[Input data Boundary: Start]
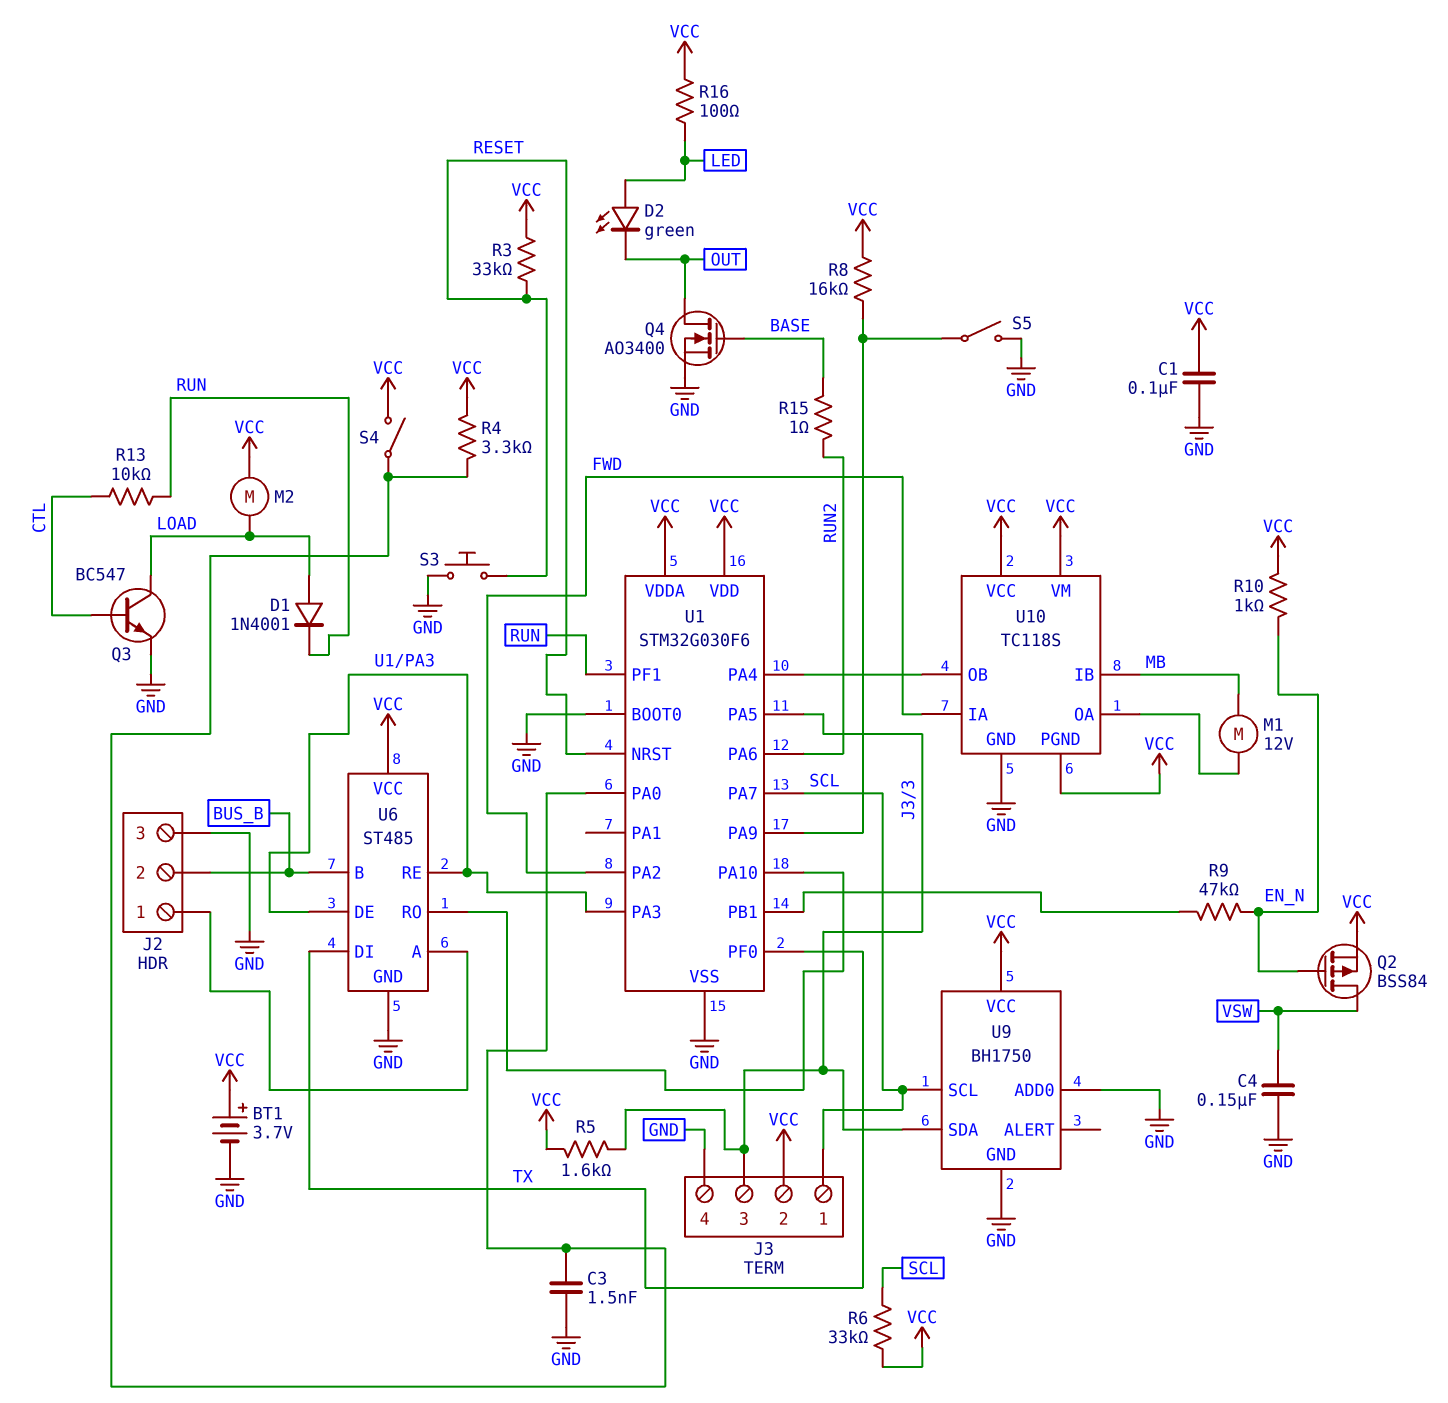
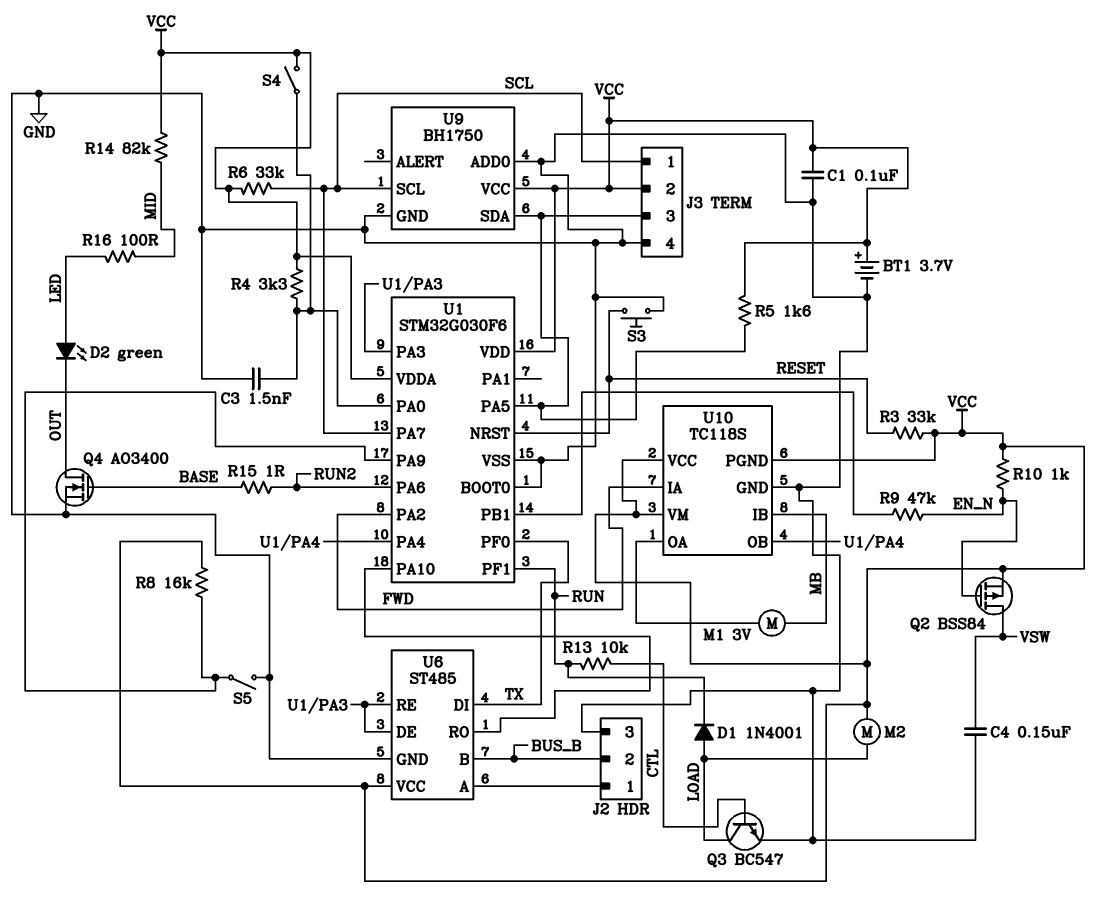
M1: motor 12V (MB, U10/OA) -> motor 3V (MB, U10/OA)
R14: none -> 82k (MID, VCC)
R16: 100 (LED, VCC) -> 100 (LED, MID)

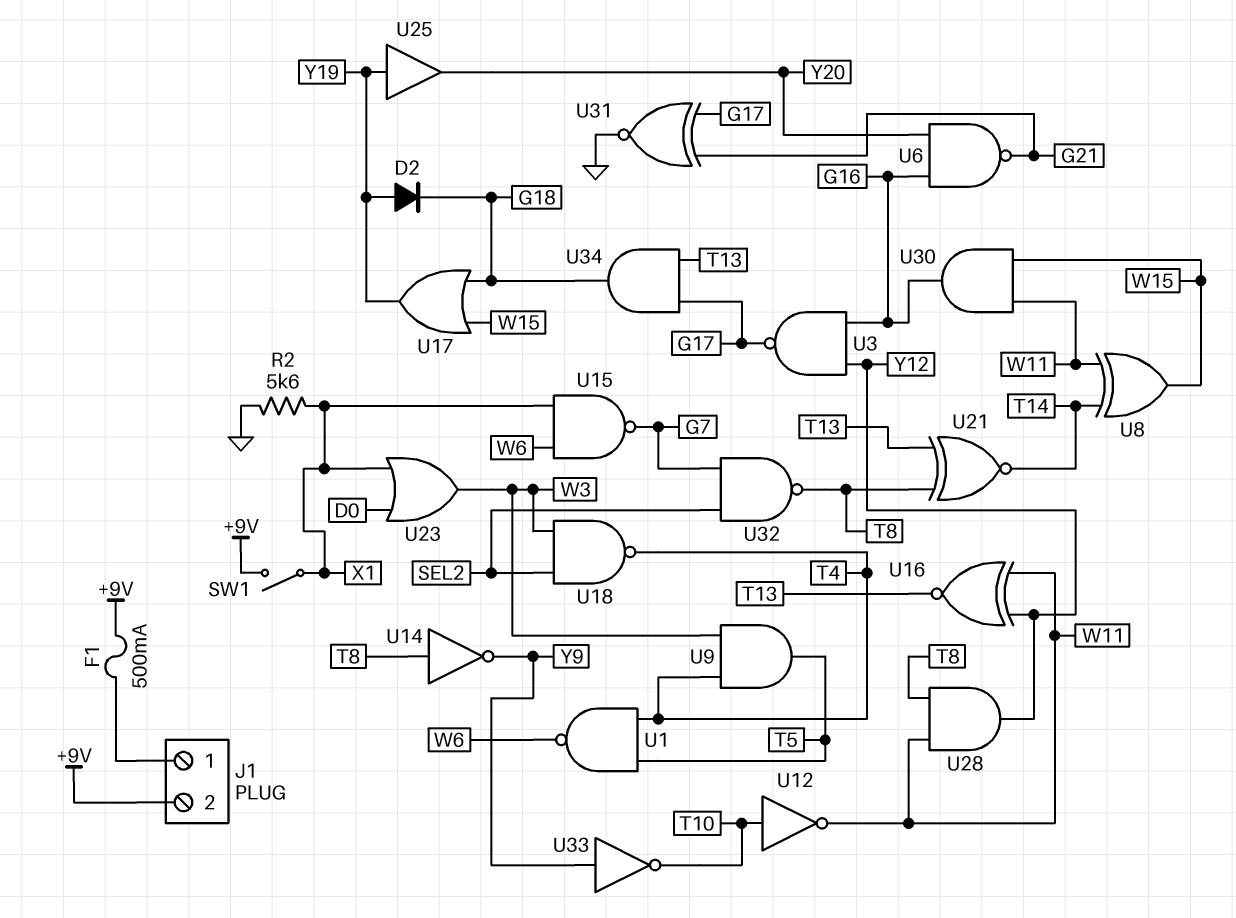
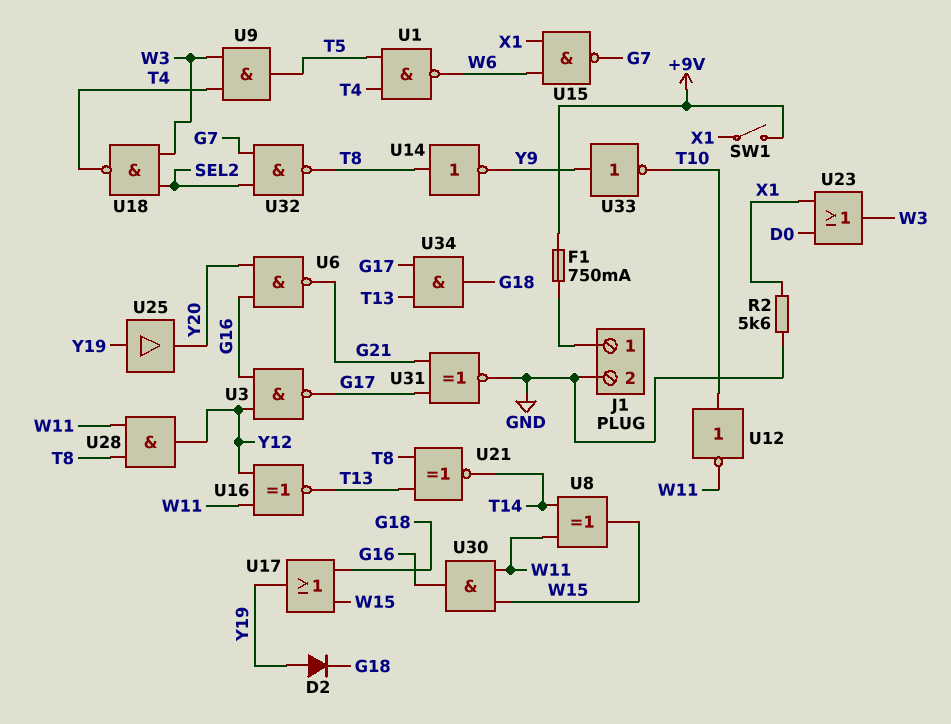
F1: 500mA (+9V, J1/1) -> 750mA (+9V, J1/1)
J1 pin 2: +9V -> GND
[Input data Boundary: End]
* Directions:
Each line above is to be copied verbatim. Drop any image from the copy.

* Response for this exercise:
M1: motor 12V (MB, U10/OA) -> motor 3V (MB, U10/OA)
R14: none -> 82k (MID, VCC)
R16: 100 (LED, VCC) -> 100 (LED, MID)

F1: 500mA (+9V, J1/1) -> 750mA (+9V, J1/1)
J1 pin 2: +9V -> GND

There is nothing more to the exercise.